**REQUEST**
Print every entry word for word, but omit the pictures.

**RECORDS**
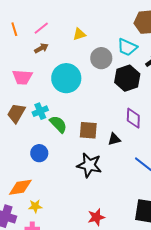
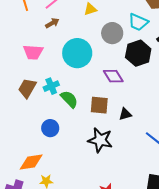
purple diamond: (133, 118) -> (113, 76), moved, turned -35

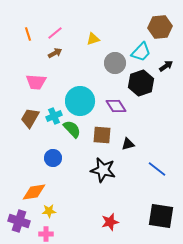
cyan trapezoid: (138, 22) -> (141, 52), turned -70
cyan circle: (77, 53) -> (80, 101), moved

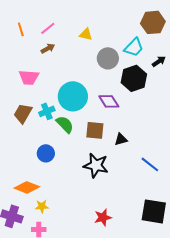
yellow triangle: (93, 39) -> (86, 34), turned 32
orange diamond: (34, 192) -> (27, 187), turned 30

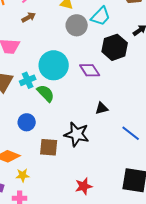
cyan trapezoid: (134, 47) -> (101, 16), moved
gray circle: (108, 58) -> (77, 25), moved
brown square: (95, 130) -> (49, 147), moved

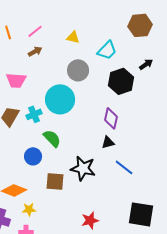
gray circle: (77, 25) -> (78, 70), moved
purple diamond: (90, 70) -> (111, 118), moved, turned 45
green semicircle: (46, 93) -> (52, 138), moved
blue line: (131, 133) -> (124, 167), moved

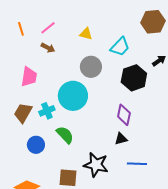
brown arrow: (35, 51) -> (48, 48), turned 56
pink trapezoid: (16, 80) -> (29, 77), turned -85
blue circle: (33, 156) -> (36, 145), moved
blue line: (124, 167) -> (137, 164), turned -36

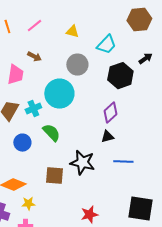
brown arrow: (48, 48) -> (34, 57), moved
purple diamond: (124, 115) -> (110, 113), turned 35

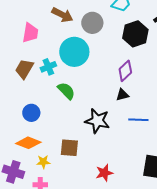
brown arrow: (34, 57) -> (62, 15), moved, size x1.5
blue circle: (22, 143) -> (31, 113), moved
brown square: (54, 176) -> (69, 148), moved

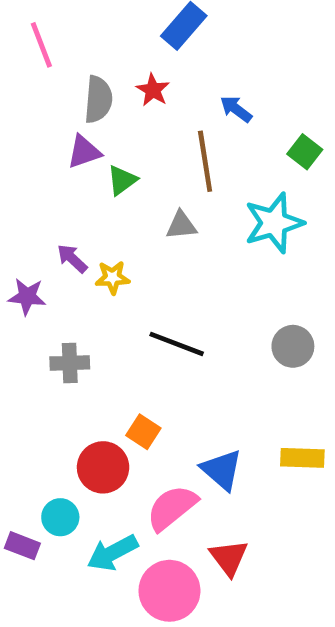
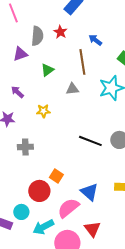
purple triangle: (84, 152) -> (20, 54), moved
purple arrow: (72, 259) -> (17, 92), moved
black line: (177, 344) -> (90, 141), moved

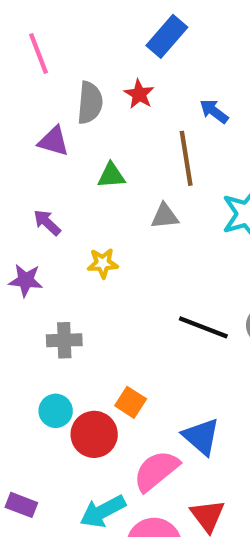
purple triangle: (20, 54) -> (53, 141), turned 35
green triangle: (47, 70) -> (111, 175), turned 32
cyan circle: (21, 212) -> (56, 411), moved

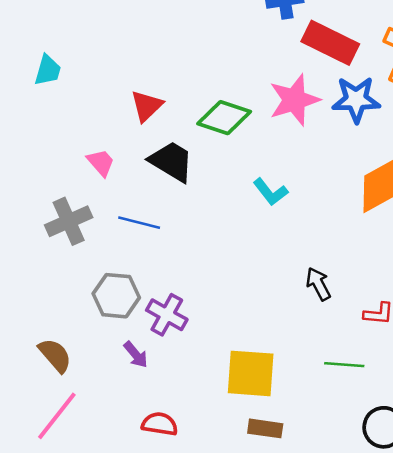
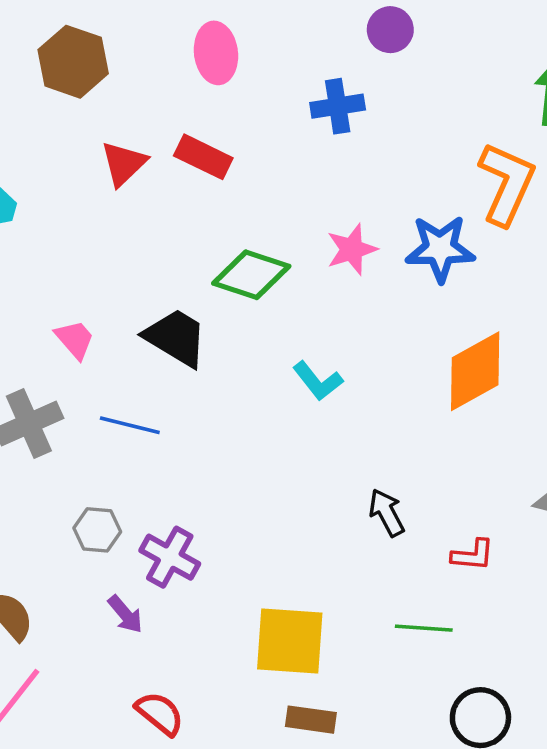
red rectangle: (330, 43) -> (203, 157), moved, size x0.7
pink star: (294, 100) -> (352, 249), size x0.7
red triangle: (147, 106) -> (124, 163), moved
gray hexagon: (116, 296) -> (97, 530), size x0.7
red semicircle: (160, 424) -> (160, 713), turned 30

**ANSWER TO THIS EXERCISE**
purple diamond: (133, 118) -> (113, 76), moved, turned -35

cyan trapezoid: (138, 22) -> (141, 52), turned -70
cyan circle: (77, 53) -> (80, 101), moved

yellow triangle: (93, 39) -> (86, 34), turned 32
orange diamond: (34, 192) -> (27, 187), turned 30

cyan trapezoid: (134, 47) -> (101, 16), moved
gray circle: (108, 58) -> (77, 25), moved
brown square: (95, 130) -> (49, 147), moved

gray circle: (77, 25) -> (78, 70), moved
purple diamond: (90, 70) -> (111, 118), moved, turned 45
green semicircle: (46, 93) -> (52, 138), moved
blue line: (131, 133) -> (124, 167), moved

brown arrow: (35, 51) -> (48, 48), turned 56
pink trapezoid: (16, 80) -> (29, 77), turned -85
blue circle: (33, 156) -> (36, 145), moved
blue line: (124, 167) -> (137, 164), turned -36

brown arrow: (48, 48) -> (34, 57), moved
purple diamond: (124, 115) -> (110, 113), turned 35

brown arrow: (34, 57) -> (62, 15), moved, size x1.5
blue circle: (22, 143) -> (31, 113), moved
brown square: (54, 176) -> (69, 148), moved

purple triangle: (84, 152) -> (20, 54), moved
purple arrow: (72, 259) -> (17, 92), moved
black line: (177, 344) -> (90, 141), moved

purple triangle: (20, 54) -> (53, 141), turned 35
green triangle: (47, 70) -> (111, 175), turned 32
cyan circle: (21, 212) -> (56, 411), moved

red rectangle: (330, 43) -> (203, 157), moved, size x0.7
pink star: (294, 100) -> (352, 249), size x0.7
red triangle: (147, 106) -> (124, 163), moved
gray hexagon: (116, 296) -> (97, 530), size x0.7
red semicircle: (160, 424) -> (160, 713), turned 30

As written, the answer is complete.